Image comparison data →
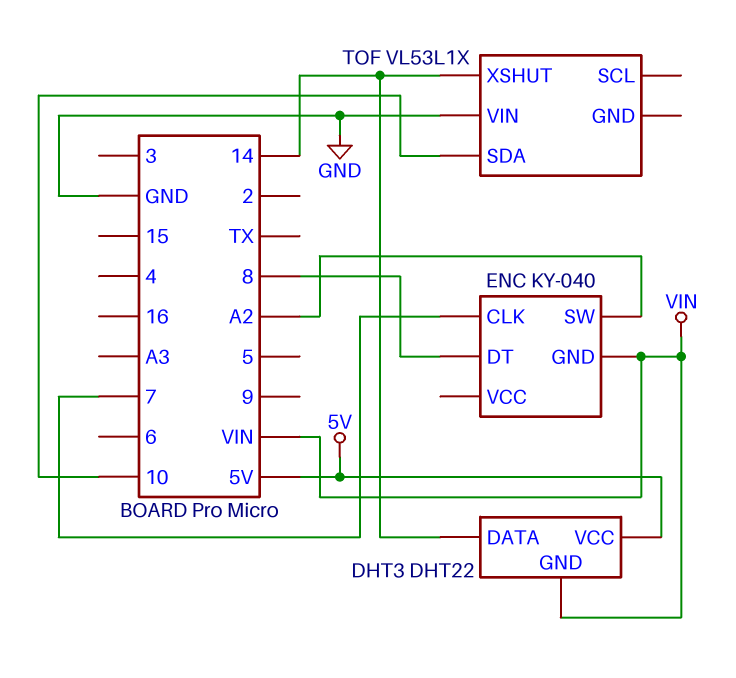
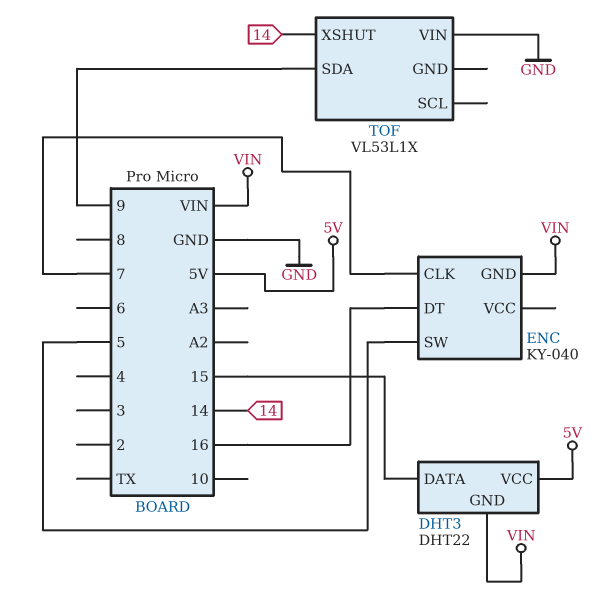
DHT3 pin DATA: 14 -> 15
ENC pin DT: 8 -> 16
ENC pin SW: A2 -> 5
TOF pin SDA: 10 -> 9

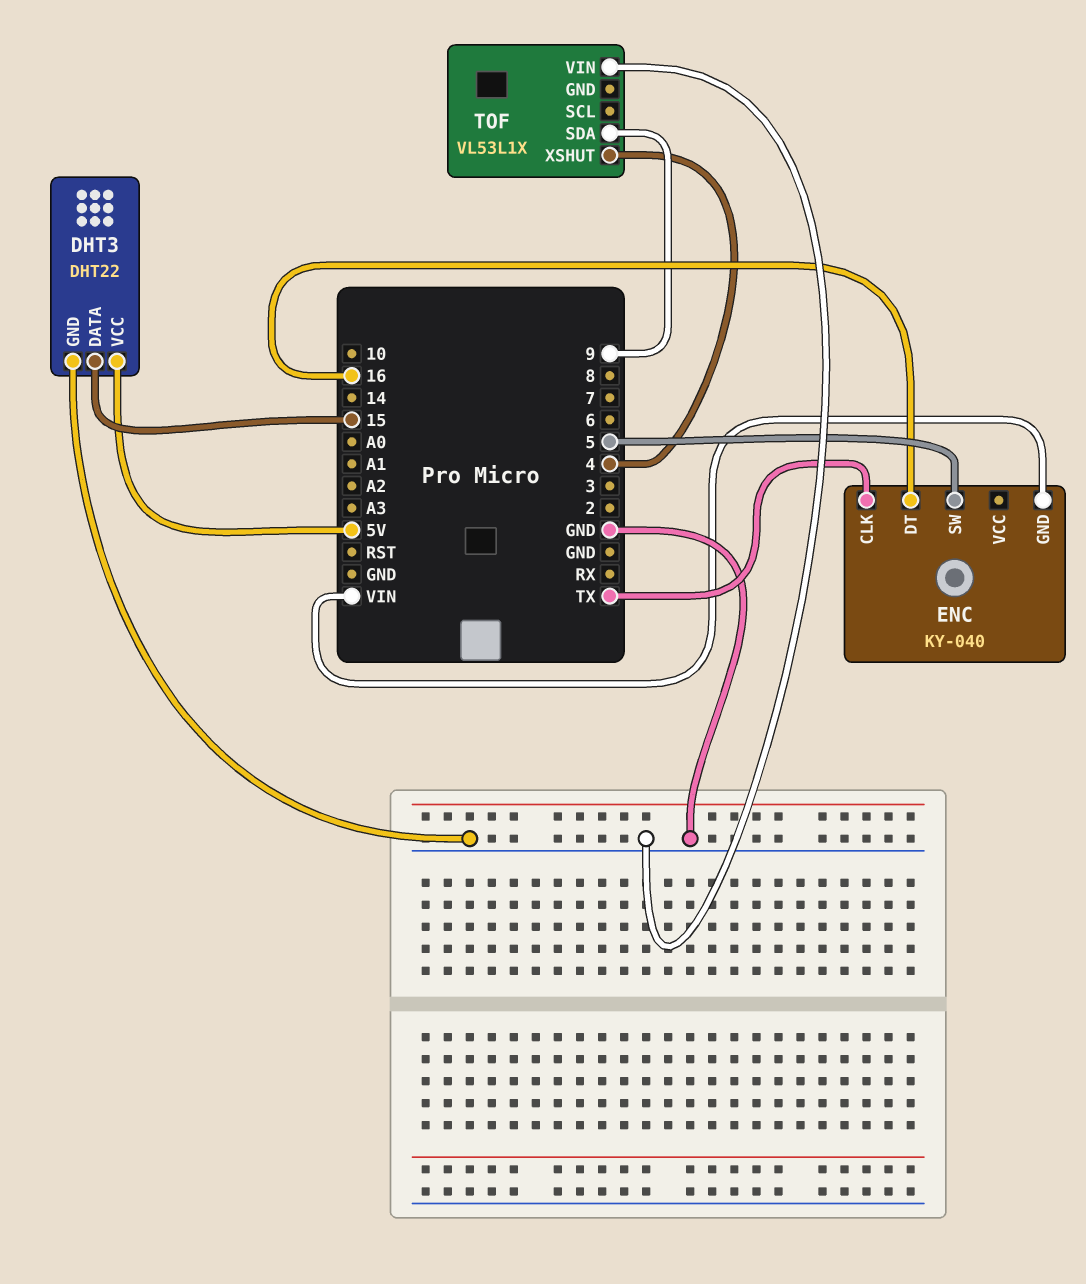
DHT3 pin GND: VIN -> GND
ENC pin CLK: 7 -> TX
TOF pin XSHUT: 14 -> 4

WORK INSTRUCTION →
Reproduce every entry word for word, but skip any pictures.

COMPLETED TASK →
DHT3 pin DATA: 14 -> 15
ENC pin DT: 8 -> 16
ENC pin SW: A2 -> 5
TOF pin SDA: 10 -> 9

DHT3 pin GND: VIN -> GND
ENC pin CLK: 7 -> TX
TOF pin XSHUT: 14 -> 4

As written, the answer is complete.